#### Activity
Transcribe every record exactly.

......

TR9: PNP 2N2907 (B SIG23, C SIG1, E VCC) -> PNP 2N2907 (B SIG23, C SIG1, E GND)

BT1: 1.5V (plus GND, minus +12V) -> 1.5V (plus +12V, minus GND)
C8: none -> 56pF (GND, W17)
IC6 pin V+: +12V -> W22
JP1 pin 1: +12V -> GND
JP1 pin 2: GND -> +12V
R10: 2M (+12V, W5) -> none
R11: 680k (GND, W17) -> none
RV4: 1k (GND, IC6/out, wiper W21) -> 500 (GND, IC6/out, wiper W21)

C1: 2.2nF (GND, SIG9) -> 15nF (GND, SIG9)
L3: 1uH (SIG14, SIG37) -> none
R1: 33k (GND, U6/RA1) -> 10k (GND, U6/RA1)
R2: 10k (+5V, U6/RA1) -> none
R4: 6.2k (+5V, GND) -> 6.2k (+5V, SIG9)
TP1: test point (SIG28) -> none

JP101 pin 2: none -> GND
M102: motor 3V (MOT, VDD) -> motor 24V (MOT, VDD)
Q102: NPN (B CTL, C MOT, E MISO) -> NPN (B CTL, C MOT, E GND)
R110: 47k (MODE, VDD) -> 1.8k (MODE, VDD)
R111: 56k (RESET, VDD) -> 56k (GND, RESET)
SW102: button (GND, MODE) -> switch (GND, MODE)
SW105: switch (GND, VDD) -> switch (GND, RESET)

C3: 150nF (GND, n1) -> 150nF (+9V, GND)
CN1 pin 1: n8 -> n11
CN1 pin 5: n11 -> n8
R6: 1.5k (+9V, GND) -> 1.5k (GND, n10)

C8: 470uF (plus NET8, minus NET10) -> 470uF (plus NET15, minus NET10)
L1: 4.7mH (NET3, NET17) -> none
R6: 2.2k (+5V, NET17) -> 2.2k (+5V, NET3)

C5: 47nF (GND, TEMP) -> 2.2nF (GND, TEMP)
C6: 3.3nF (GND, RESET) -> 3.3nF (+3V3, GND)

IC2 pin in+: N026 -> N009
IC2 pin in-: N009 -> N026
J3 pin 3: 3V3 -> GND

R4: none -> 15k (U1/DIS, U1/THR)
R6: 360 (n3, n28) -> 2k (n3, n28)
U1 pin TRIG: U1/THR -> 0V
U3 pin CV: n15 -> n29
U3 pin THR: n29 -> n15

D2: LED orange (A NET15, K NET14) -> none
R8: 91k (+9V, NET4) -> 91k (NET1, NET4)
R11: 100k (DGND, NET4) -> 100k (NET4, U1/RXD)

......

#### Response to the exercise
TR9: PNP 2N2907 (B SIG23, C SIG1, E VCC) -> PNP 2N2907 (B SIG23, C SIG1, E GND)

BT1: 1.5V (plus GND, minus +12V) -> 1.5V (plus +12V, minus GND)
C8: none -> 56pF (GND, W17)
IC6 pin V+: +12V -> W22
JP1 pin 1: +12V -> GND
JP1 pin 2: GND -> +12V
R10: 2M (+12V, W5) -> none
R11: 680k (GND, W17) -> none
RV4: 1k (GND, IC6/out, wiper W21) -> 500 (GND, IC6/out, wiper W21)

C1: 2.2nF (GND, SIG9) -> 15nF (GND, SIG9)
L3: 1uH (SIG14, SIG37) -> none
R1: 33k (GND, U6/RA1) -> 10k (GND, U6/RA1)
R2: 10k (+5V, U6/RA1) -> none
R4: 6.2k (+5V, GND) -> 6.2k (+5V, SIG9)
TP1: test point (SIG28) -> none

JP101 pin 2: none -> GND
M102: motor 3V (MOT, VDD) -> motor 24V (MOT, VDD)
Q102: NPN (B CTL, C MOT, E MISO) -> NPN (B CTL, C MOT, E GND)
R110: 47k (MODE, VDD) -> 1.8k (MODE, VDD)
R111: 56k (RESET, VDD) -> 56k (GND, RESET)
SW102: button (GND, MODE) -> switch (GND, MODE)
SW105: switch (GND, VDD) -> switch (GND, RESET)

C3: 150nF (GND, n1) -> 150nF (+9V, GND)
CN1 pin 1: n8 -> n11
CN1 pin 5: n11 -> n8
R6: 1.5k (+9V, GND) -> 1.5k (GND, n10)

C8: 470uF (plus NET8, minus NET10) -> 470uF (plus NET15, minus NET10)
L1: 4.7mH (NET3, NET17) -> none
R6: 2.2k (+5V, NET17) -> 2.2k (+5V, NET3)

C5: 47nF (GND, TEMP) -> 2.2nF (GND, TEMP)
C6: 3.3nF (GND, RESET) -> 3.3nF (+3V3, GND)

IC2 pin in+: N026 -> N009
IC2 pin in-: N009 -> N026
J3 pin 3: 3V3 -> GND

R4: none -> 15k (U1/DIS, U1/THR)
R6: 360 (n3, n28) -> 2k (n3, n28)
U1 pin TRIG: U1/THR -> 0V
U3 pin CV: n15 -> n29
U3 pin THR: n29 -> n15

D2: LED orange (A NET15, K NET14) -> none
R8: 91k (+9V, NET4) -> 91k (NET1, NET4)
R11: 100k (DGND, NET4) -> 100k (NET4, U1/RXD)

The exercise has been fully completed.